### Problem to work on
Below are entries; copy exactly, and only, the lines from the one containing "(532, 359) = (672, 241): red" through their final line, leaving out pictures.

(Scene difference descriptions)
-------------------------
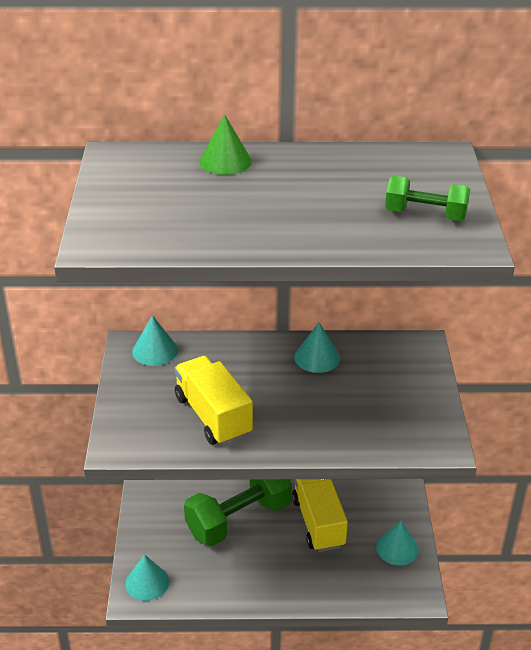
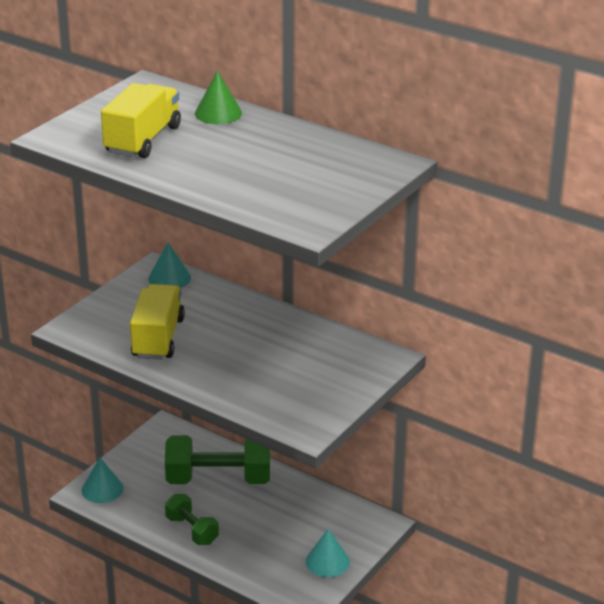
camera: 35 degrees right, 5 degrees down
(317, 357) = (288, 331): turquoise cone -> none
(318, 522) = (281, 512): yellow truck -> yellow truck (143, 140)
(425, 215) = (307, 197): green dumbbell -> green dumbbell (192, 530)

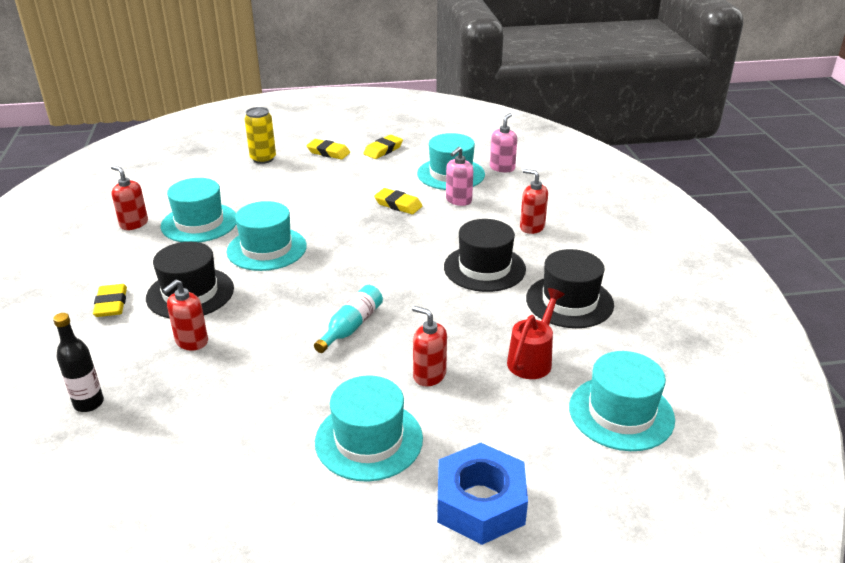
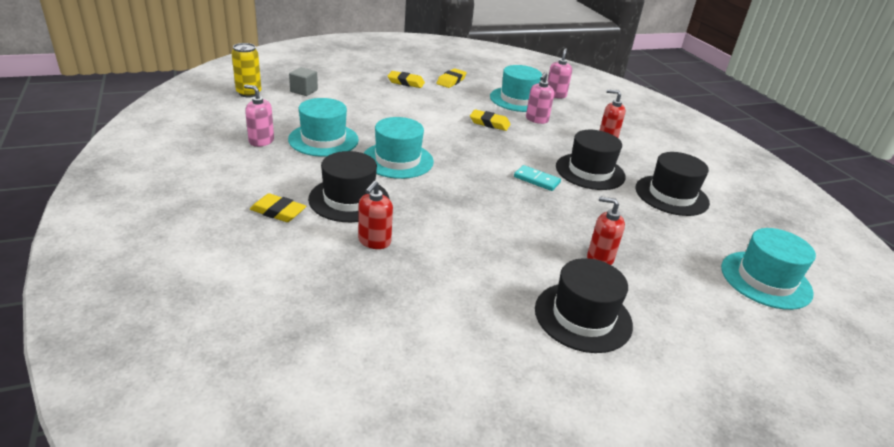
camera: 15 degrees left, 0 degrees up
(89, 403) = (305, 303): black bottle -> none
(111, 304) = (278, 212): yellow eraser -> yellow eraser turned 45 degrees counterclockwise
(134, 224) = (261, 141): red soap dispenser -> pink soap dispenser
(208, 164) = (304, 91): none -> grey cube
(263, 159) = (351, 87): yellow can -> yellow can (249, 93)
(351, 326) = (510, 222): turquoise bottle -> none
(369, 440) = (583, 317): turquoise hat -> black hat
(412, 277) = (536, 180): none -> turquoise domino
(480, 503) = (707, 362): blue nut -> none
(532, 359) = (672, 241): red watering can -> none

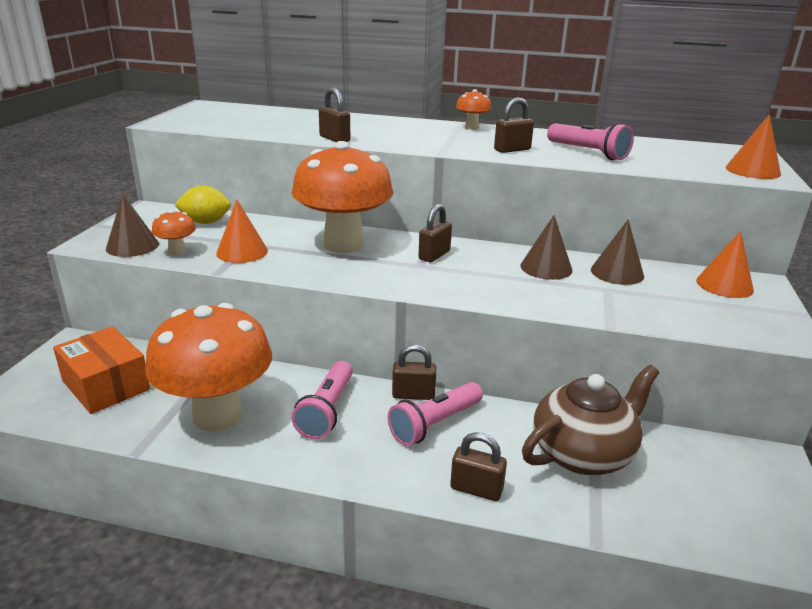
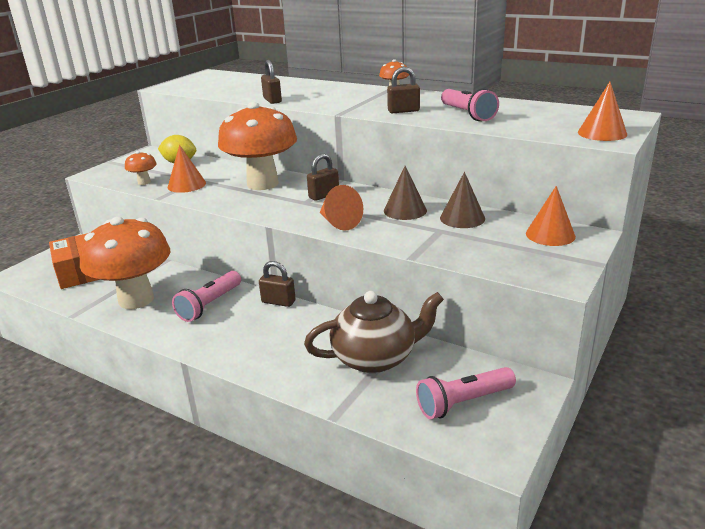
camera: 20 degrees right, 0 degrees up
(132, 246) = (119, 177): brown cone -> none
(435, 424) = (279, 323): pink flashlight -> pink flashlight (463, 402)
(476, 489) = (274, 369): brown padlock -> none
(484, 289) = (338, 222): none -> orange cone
-------------------------
### Response area
(532, 359) = (672, 241): red watering can -> none

camera: 20 degrees right, 0 degrees up
(132, 246) = (119, 177): brown cone -> none
(435, 424) = (279, 323): pink flashlight -> pink flashlight (463, 402)
(476, 489) = (274, 369): brown padlock -> none
(484, 289) = (338, 222): none -> orange cone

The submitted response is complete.